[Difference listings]
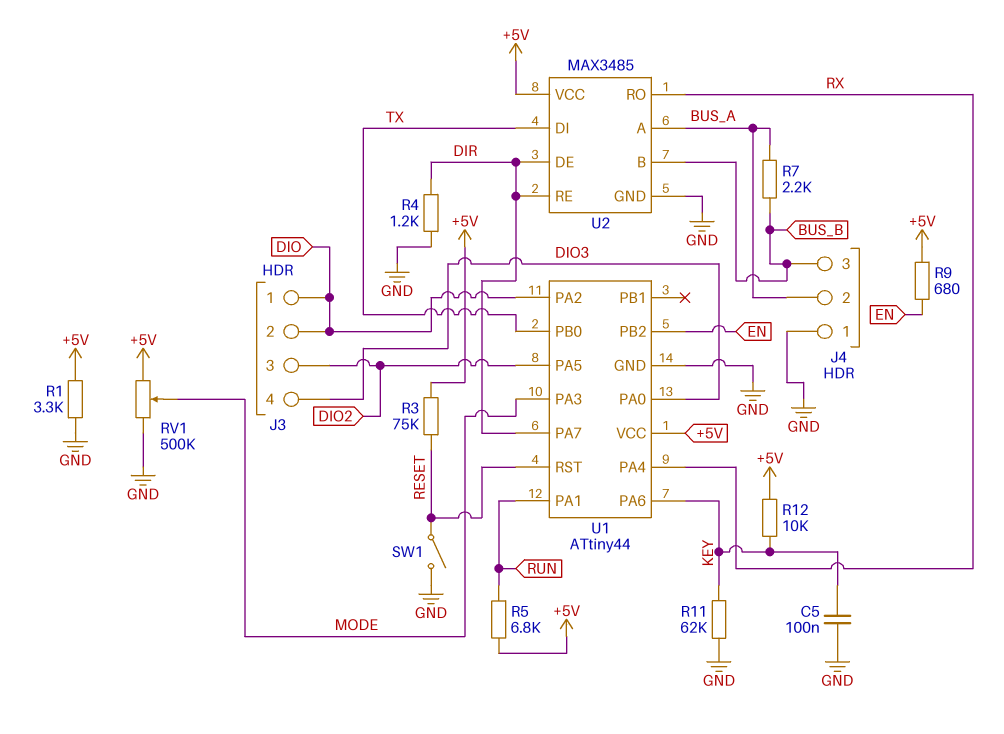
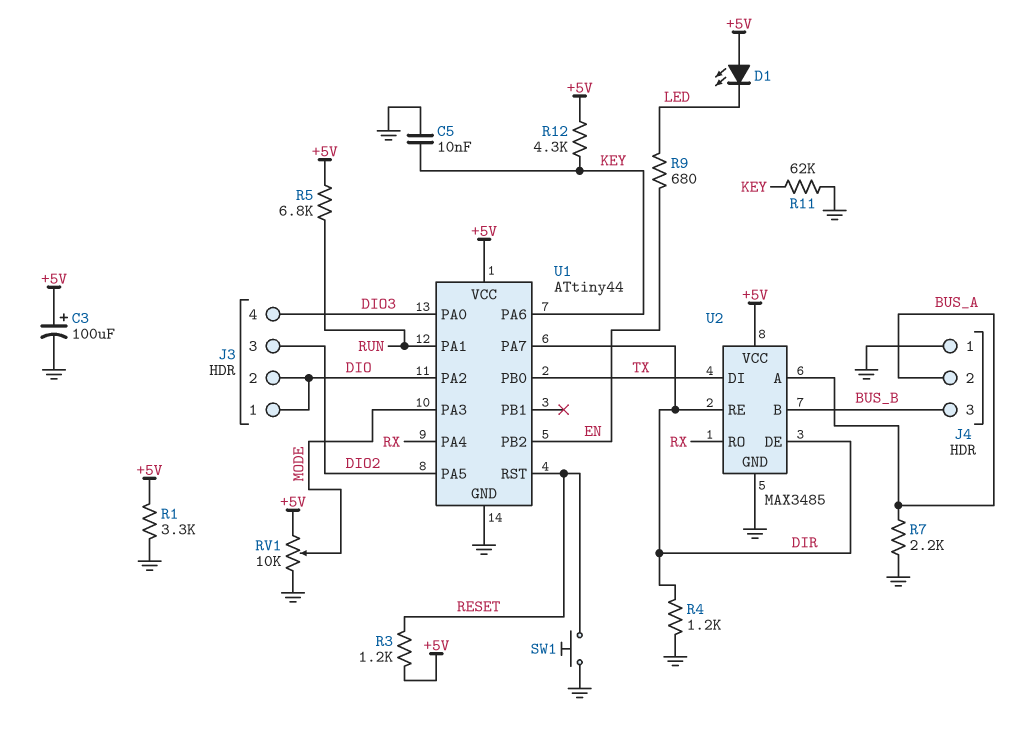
C3: none -> 100uF (plus +5V, minus GND)
C5: 100nF (GND, KEY) -> 10nF (GND, KEY)
D1: none -> LED (A +5V, K LED)
R3: 75k (+5V, RESET) -> 1.2k (+5V, RESET)
R7: 2.2k (BUS_A, BUS_B) -> 2.2k (BUS_A, GND)
R9: 680 (+5V, EN) -> 680 (EN, LED)
R12: 10k (+5V, KEY) -> 4.3k (+5V, KEY)
RV1: 500k (+5V, GND, wiper MODE) -> 10k (+5V, GND, wiper MODE)
SW1: switch (GND, RESET) -> button (GND, RESET)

→ **Your assignment**
Every line holding the string "RESET" should be copied here, so please find those lines in the data.

→ **Response area**
R3: 75k (+5V, RESET) -> 1.2k (+5V, RESET)
SW1: switch (GND, RESET) -> button (GND, RESET)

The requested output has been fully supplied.